** Exercise prompt **
Repeat word for word the lines from the top of the records through the line containing "The brown_pefalo at", and skip the pictures.

Scene images with change listings

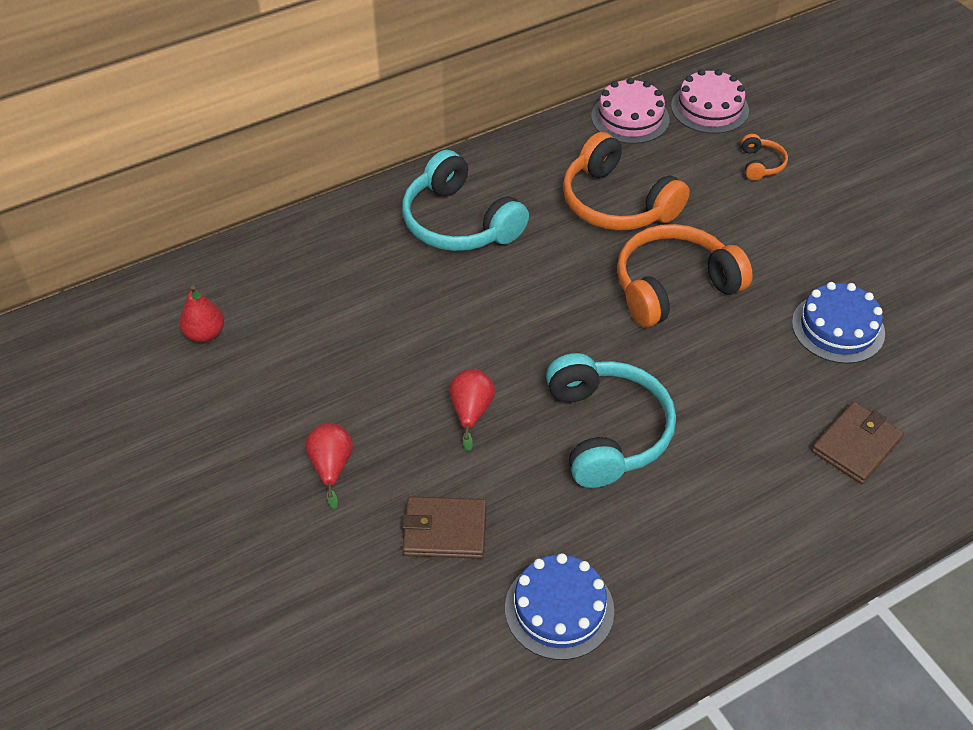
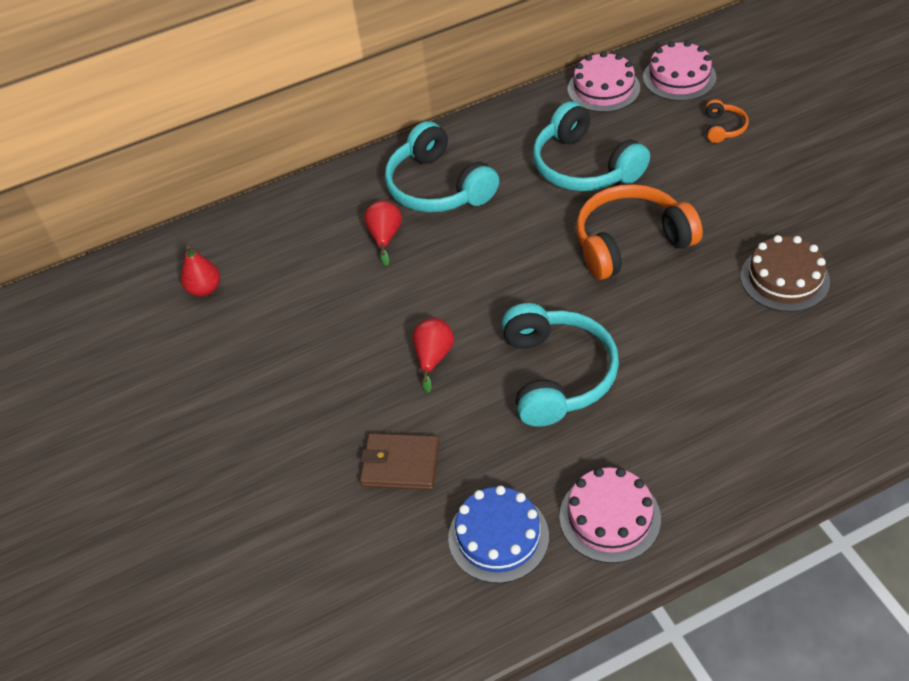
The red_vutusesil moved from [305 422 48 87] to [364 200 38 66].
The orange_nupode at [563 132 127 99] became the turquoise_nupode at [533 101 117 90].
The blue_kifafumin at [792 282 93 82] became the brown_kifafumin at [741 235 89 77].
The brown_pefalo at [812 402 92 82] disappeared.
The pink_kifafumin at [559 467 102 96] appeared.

** Solution to this problem **
The red_vutusesil moved from [305 422 48 87] to [364 200 38 66].
The orange_nupode at [563 132 127 99] became the turquoise_nupode at [533 101 117 90].
The blue_kifafumin at [792 282 93 82] became the brown_kifafumin at [741 235 89 77].
The brown_pefalo at [812 402 92 82] disappeared.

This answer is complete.